◆ **Written instruction**:
What is needed here is an exact copy of every entry.

◆ **Extracted material**:
Start

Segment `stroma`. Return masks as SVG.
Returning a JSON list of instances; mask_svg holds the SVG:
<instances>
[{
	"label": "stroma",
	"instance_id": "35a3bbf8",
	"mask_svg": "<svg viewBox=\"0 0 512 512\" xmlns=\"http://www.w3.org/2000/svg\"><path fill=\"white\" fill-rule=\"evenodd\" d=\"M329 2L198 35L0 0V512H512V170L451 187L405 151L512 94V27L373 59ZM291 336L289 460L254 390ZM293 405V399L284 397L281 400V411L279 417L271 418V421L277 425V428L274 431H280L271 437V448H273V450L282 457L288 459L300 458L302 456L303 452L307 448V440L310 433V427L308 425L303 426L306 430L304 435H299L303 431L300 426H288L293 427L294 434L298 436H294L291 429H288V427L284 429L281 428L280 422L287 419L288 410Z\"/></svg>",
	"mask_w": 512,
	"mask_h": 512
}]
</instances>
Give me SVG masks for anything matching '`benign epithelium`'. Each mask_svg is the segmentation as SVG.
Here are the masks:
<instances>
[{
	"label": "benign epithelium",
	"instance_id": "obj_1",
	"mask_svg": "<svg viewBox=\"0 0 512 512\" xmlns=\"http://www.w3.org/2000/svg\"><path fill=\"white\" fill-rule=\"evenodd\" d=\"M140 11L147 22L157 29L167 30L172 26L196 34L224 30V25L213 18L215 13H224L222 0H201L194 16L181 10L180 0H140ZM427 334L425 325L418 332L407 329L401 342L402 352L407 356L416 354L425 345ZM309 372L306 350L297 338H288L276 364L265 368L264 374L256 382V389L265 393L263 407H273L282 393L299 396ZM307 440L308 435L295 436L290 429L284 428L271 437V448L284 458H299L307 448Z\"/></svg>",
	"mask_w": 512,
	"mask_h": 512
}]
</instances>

End

◆ **Task solution**:
Segment `stroma`. Return masks as SVG.
Returning a JSON list of instances; mask_svg holds the SVG:
<instances>
[{
	"label": "stroma",
	"instance_id": "35a3bbf8",
	"mask_svg": "<svg viewBox=\"0 0 512 512\" xmlns=\"http://www.w3.org/2000/svg\"><path fill=\"white\" fill-rule=\"evenodd\" d=\"M329 2L198 35L0 0V512H512V170L451 187L405 151L512 94V27L373 59ZM291 336L289 460L254 390ZM293 405V399L284 397L281 400V411L279 417L271 418V421L277 425V428L274 431H280L271 437V448H273V450L282 457L288 459L300 458L302 456L303 452L307 448V440L310 433V427L308 425L303 426L306 430L304 435H299L303 431L300 426H288L293 427L294 434L298 436H294L291 429H288V427L284 429L281 428L280 422L287 419L288 410Z\"/></svg>",
	"mask_w": 512,
	"mask_h": 512
}]
</instances>
Give me SVG masks for anything matching '`benign epithelium`'. Each mask_svg is the segmentation as SVG.
Here are the masks:
<instances>
[{
	"label": "benign epithelium",
	"instance_id": "obj_1",
	"mask_svg": "<svg viewBox=\"0 0 512 512\" xmlns=\"http://www.w3.org/2000/svg\"><path fill=\"white\" fill-rule=\"evenodd\" d=\"M140 11L147 22L157 29L167 30L172 26L196 34L224 30V25L213 18L215 13H224L222 0H201L194 16L181 10L180 0H140ZM427 334L425 325L418 332L407 329L401 342L402 352L407 356L416 354L425 345ZM309 372L306 350L297 338H288L276 364L265 368L264 374L256 382V389L265 393L263 407H273L282 393L299 396ZM307 440L308 435L295 436L290 429L284 428L271 437V448L284 458H299L307 448Z\"/></svg>",
	"mask_w": 512,
	"mask_h": 512
}]
</instances>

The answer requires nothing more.